Directions for this task:
Rewrite every line of the entries below with each "counterclockwise" changed to "anticlockwise" and everything else kept the same. Leave the pictures out of your answer.

[Dataset entries]
===============

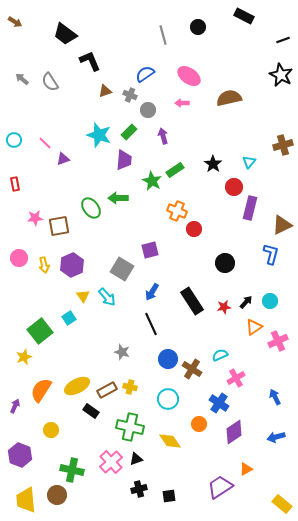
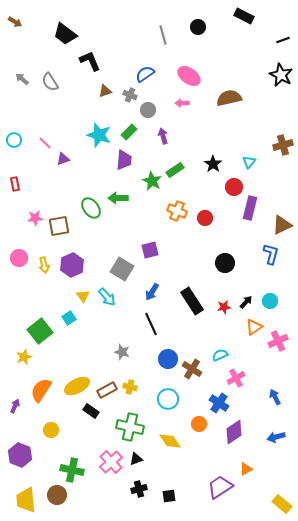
red circle at (194, 229): moved 11 px right, 11 px up
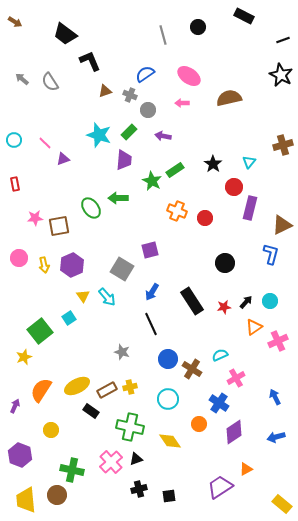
purple arrow at (163, 136): rotated 63 degrees counterclockwise
yellow cross at (130, 387): rotated 24 degrees counterclockwise
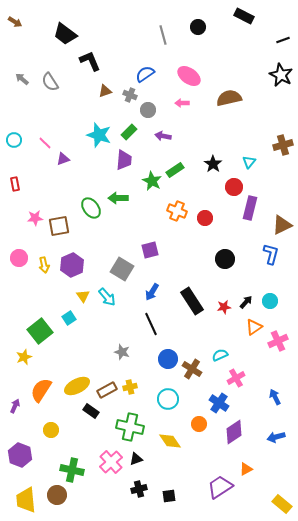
black circle at (225, 263): moved 4 px up
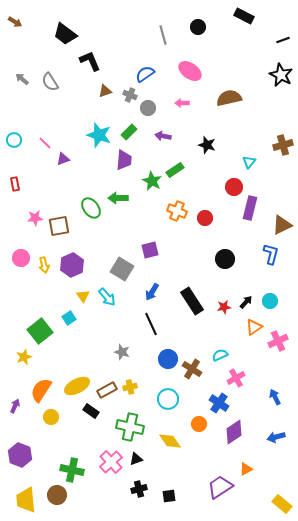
pink ellipse at (189, 76): moved 1 px right, 5 px up
gray circle at (148, 110): moved 2 px up
black star at (213, 164): moved 6 px left, 19 px up; rotated 18 degrees counterclockwise
pink circle at (19, 258): moved 2 px right
yellow circle at (51, 430): moved 13 px up
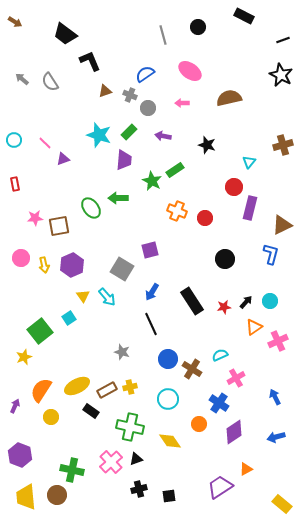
yellow trapezoid at (26, 500): moved 3 px up
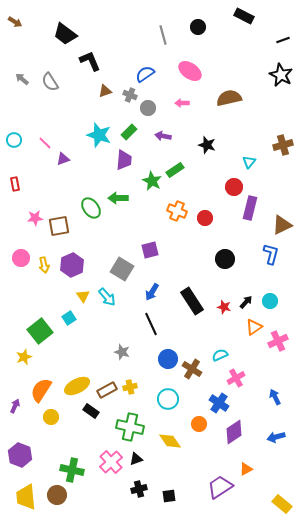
red star at (224, 307): rotated 24 degrees clockwise
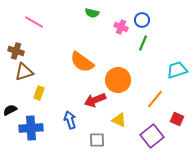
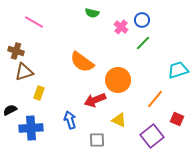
pink cross: rotated 16 degrees clockwise
green line: rotated 21 degrees clockwise
cyan trapezoid: moved 1 px right
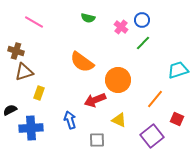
green semicircle: moved 4 px left, 5 px down
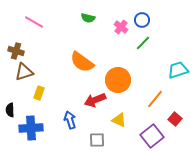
black semicircle: rotated 64 degrees counterclockwise
red square: moved 2 px left; rotated 16 degrees clockwise
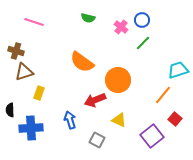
pink line: rotated 12 degrees counterclockwise
orange line: moved 8 px right, 4 px up
gray square: rotated 28 degrees clockwise
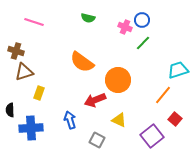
pink cross: moved 4 px right; rotated 16 degrees counterclockwise
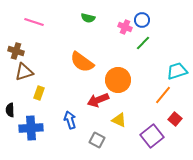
cyan trapezoid: moved 1 px left, 1 px down
red arrow: moved 3 px right
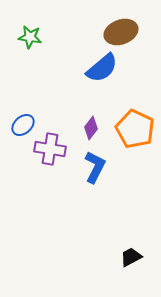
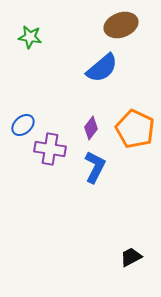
brown ellipse: moved 7 px up
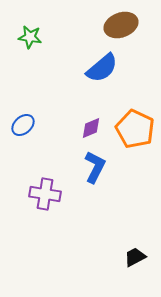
purple diamond: rotated 30 degrees clockwise
purple cross: moved 5 px left, 45 px down
black trapezoid: moved 4 px right
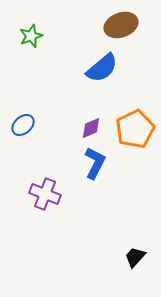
green star: moved 1 px right, 1 px up; rotated 30 degrees counterclockwise
orange pentagon: rotated 21 degrees clockwise
blue L-shape: moved 4 px up
purple cross: rotated 12 degrees clockwise
black trapezoid: rotated 20 degrees counterclockwise
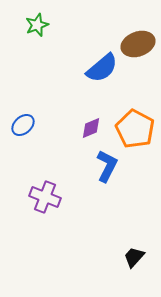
brown ellipse: moved 17 px right, 19 px down
green star: moved 6 px right, 11 px up
orange pentagon: rotated 18 degrees counterclockwise
blue L-shape: moved 12 px right, 3 px down
purple cross: moved 3 px down
black trapezoid: moved 1 px left
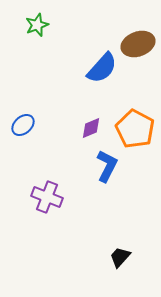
blue semicircle: rotated 8 degrees counterclockwise
purple cross: moved 2 px right
black trapezoid: moved 14 px left
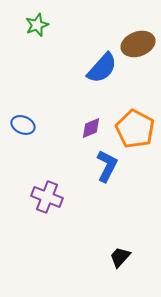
blue ellipse: rotated 65 degrees clockwise
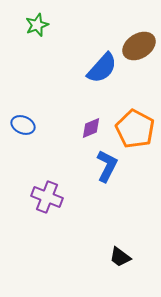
brown ellipse: moved 1 px right, 2 px down; rotated 12 degrees counterclockwise
black trapezoid: rotated 95 degrees counterclockwise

===============

Response to this task:
red circle at (194, 229): moved 11 px right, 11 px up
purple arrow at (163, 136): rotated 63 degrees anticlockwise
yellow cross at (130, 387): rotated 24 degrees anticlockwise
black circle at (225, 263): moved 4 px up
pink ellipse at (189, 76): moved 1 px right, 5 px up
gray circle at (148, 110): moved 2 px up
black star at (213, 164): moved 6 px left, 19 px up; rotated 18 degrees anticlockwise
pink circle at (19, 258): moved 2 px right
yellow circle at (51, 430): moved 13 px up
yellow trapezoid at (26, 500): moved 3 px up
red star at (224, 307): rotated 24 degrees clockwise
pink cross: rotated 16 degrees clockwise
green line: rotated 21 degrees clockwise
cyan trapezoid: moved 1 px right
green semicircle: moved 4 px left, 5 px down
black semicircle: rotated 64 degrees anticlockwise
red square: moved 2 px left; rotated 16 degrees clockwise
pink line: rotated 12 degrees anticlockwise
orange line: moved 8 px right, 4 px up
gray square: rotated 28 degrees clockwise
pink cross: moved 4 px right; rotated 16 degrees anticlockwise
cyan trapezoid: moved 1 px left, 1 px down
red arrow: moved 3 px right
brown ellipse: moved 7 px up
purple diamond: rotated 30 degrees clockwise
purple cross: moved 5 px left, 45 px down
black trapezoid: moved 4 px right
green star: moved 1 px right, 1 px up; rotated 30 degrees anticlockwise
orange pentagon: rotated 21 degrees clockwise
blue L-shape: moved 4 px up
purple cross: rotated 12 degrees clockwise
black trapezoid: rotated 20 degrees anticlockwise
brown ellipse: moved 17 px right, 19 px down
green star: moved 6 px right, 11 px up
orange pentagon: rotated 18 degrees anticlockwise
blue L-shape: moved 12 px right, 3 px down
purple cross: moved 3 px down
black trapezoid: moved 1 px left
blue semicircle: rotated 8 degrees anticlockwise
purple cross: moved 2 px right
black trapezoid: moved 14 px left
blue ellipse: rotated 65 degrees clockwise
brown ellipse: moved 1 px right, 2 px down; rotated 12 degrees anticlockwise
black trapezoid: rotated 95 degrees anticlockwise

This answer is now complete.